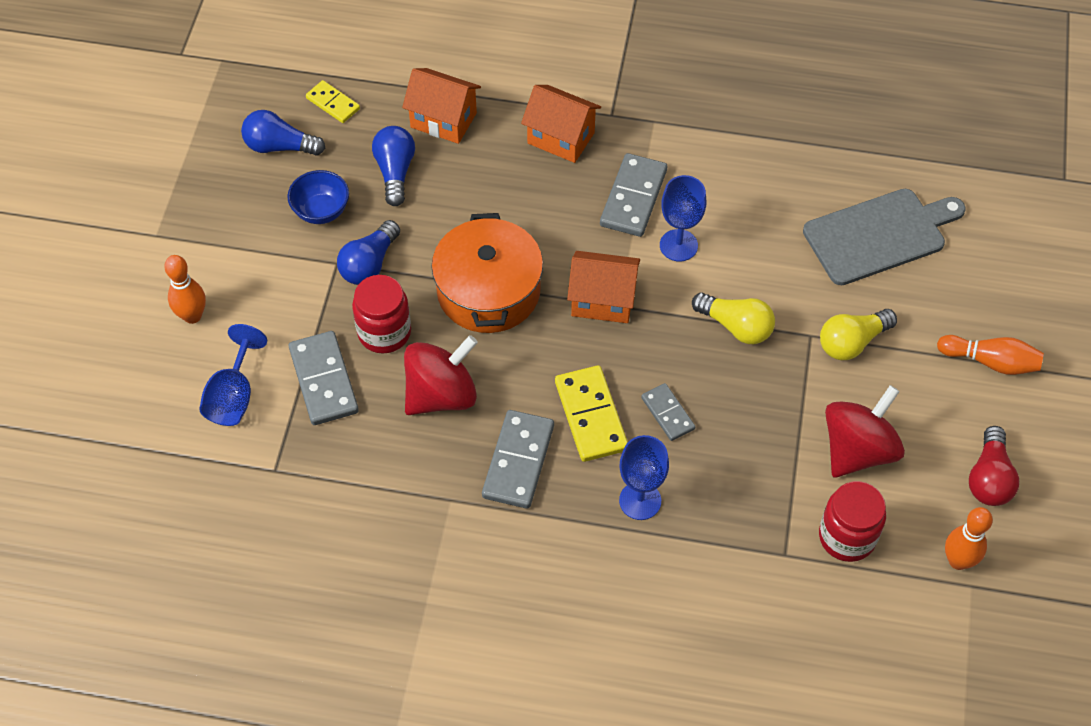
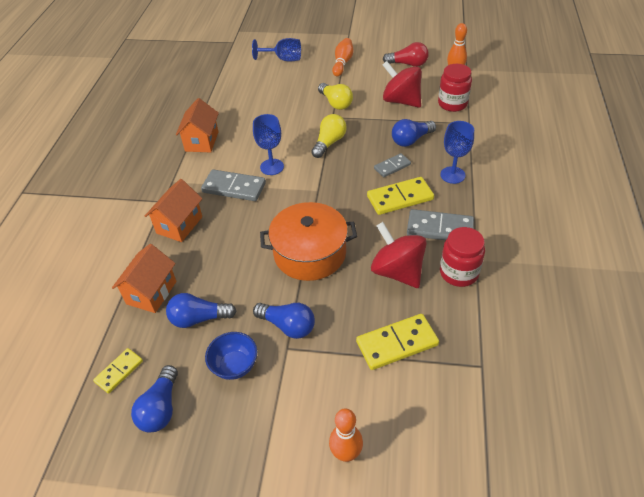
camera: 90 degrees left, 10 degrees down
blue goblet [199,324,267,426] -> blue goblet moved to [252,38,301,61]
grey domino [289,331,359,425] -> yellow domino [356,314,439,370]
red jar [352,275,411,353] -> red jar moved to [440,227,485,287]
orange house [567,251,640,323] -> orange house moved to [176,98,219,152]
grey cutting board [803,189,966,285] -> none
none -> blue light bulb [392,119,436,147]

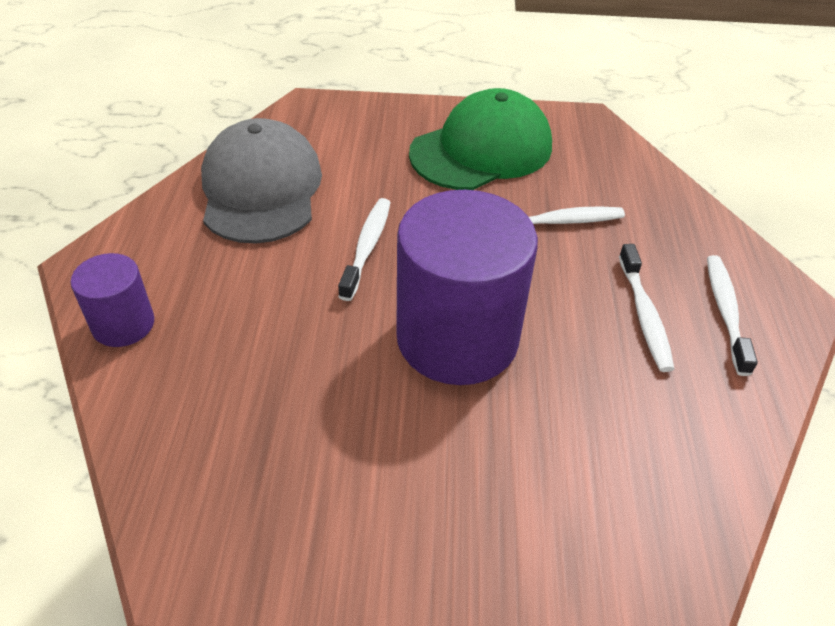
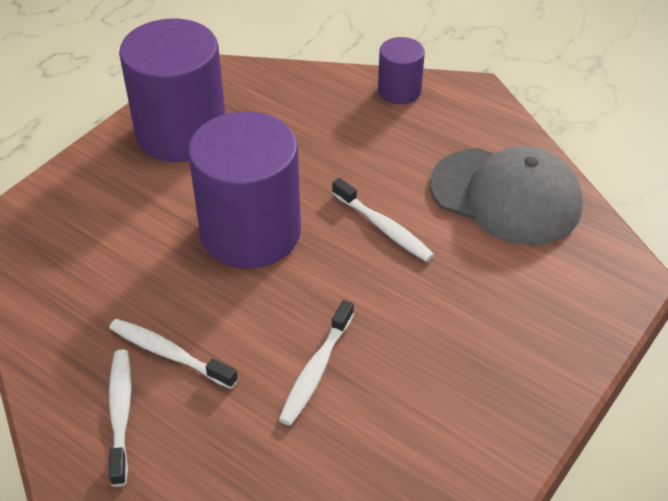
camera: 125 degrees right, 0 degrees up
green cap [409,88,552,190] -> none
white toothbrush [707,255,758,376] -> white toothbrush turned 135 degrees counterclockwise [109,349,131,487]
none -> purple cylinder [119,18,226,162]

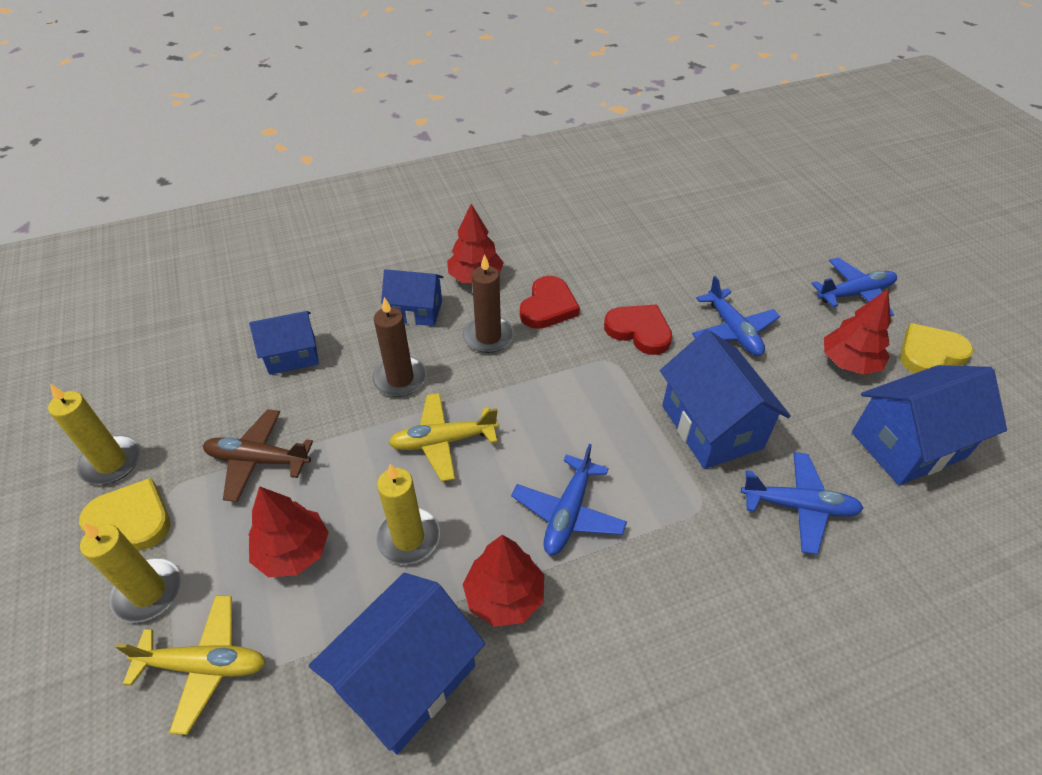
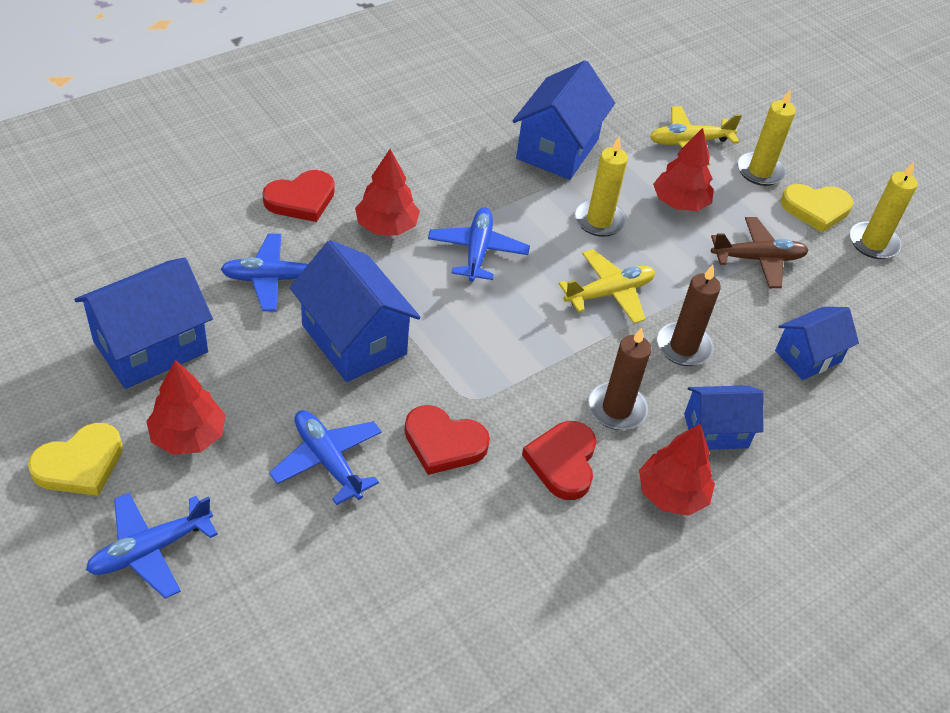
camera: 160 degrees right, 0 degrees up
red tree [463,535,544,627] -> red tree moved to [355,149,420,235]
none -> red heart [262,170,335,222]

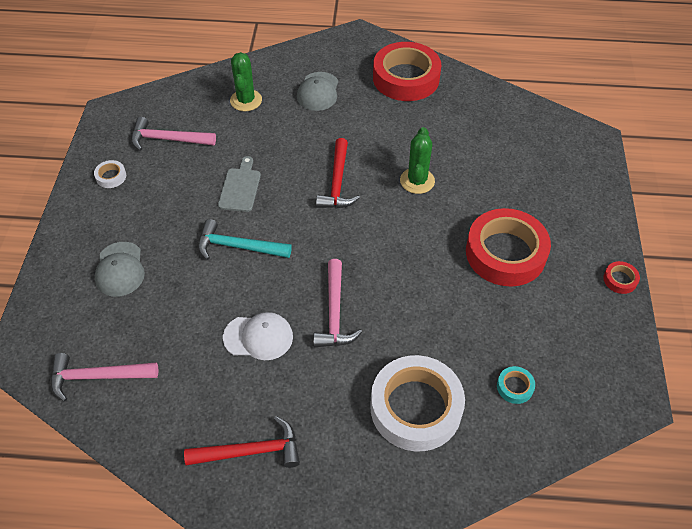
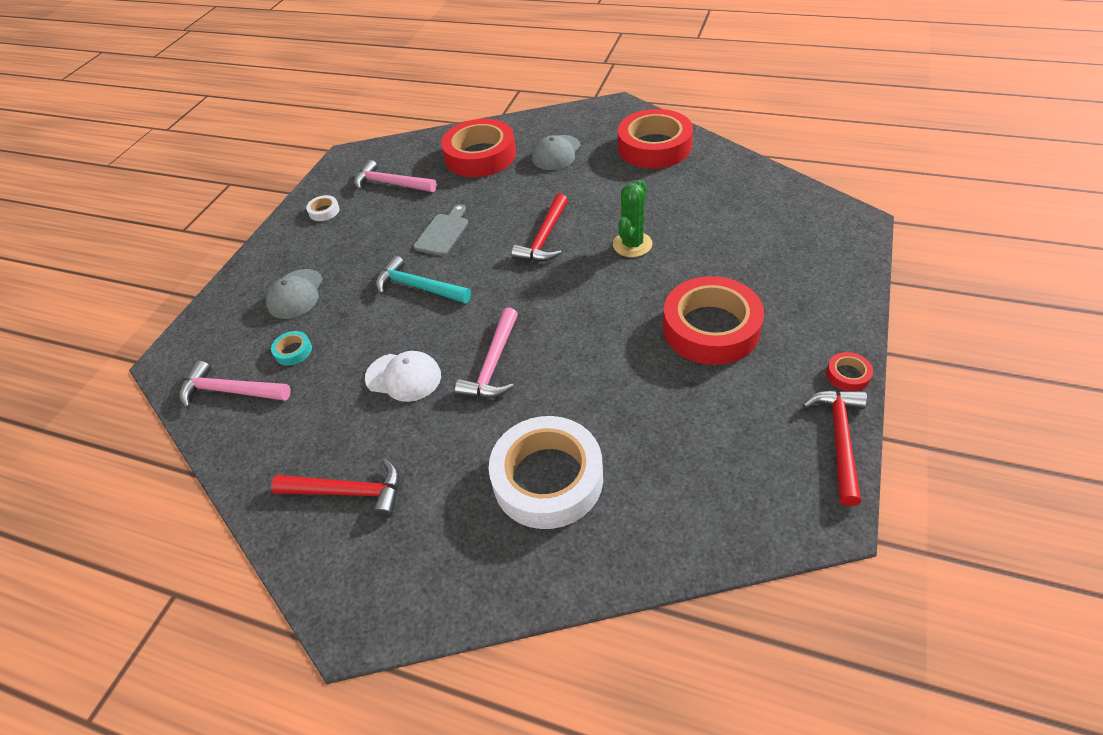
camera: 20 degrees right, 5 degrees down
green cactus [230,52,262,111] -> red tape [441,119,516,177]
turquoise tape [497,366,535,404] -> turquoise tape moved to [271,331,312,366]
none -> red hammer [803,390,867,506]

▬▬▬▬▬▬

[What to do]: Restate word for word the lines of the data above that begin at the line with "blue goblet [199,324,267,426]" and end at the line with "camera: 160 degrees right, 0 degrees up", keeping both ends and dropping every picture.

[Answer area]:
blue goblet [199,324,267,426] -> blue goblet moved to [252,38,301,61]
grey domino [289,331,359,425] -> yellow domino [356,314,439,370]
red jar [352,275,411,353] -> red jar moved to [440,227,485,287]
orange house [567,251,640,323] -> orange house moved to [176,98,219,152]
grey cutting board [803,189,966,285] -> none
none -> blue light bulb [392,119,436,147]

camera: 125 degrees right, 0 degrees up
green cap [409,88,552,190] -> none
white toothbrush [707,255,758,376] -> white toothbrush turned 135 degrees counterclockwise [109,349,131,487]
none -> purple cylinder [119,18,226,162]

camera: 160 degrees right, 0 degrees up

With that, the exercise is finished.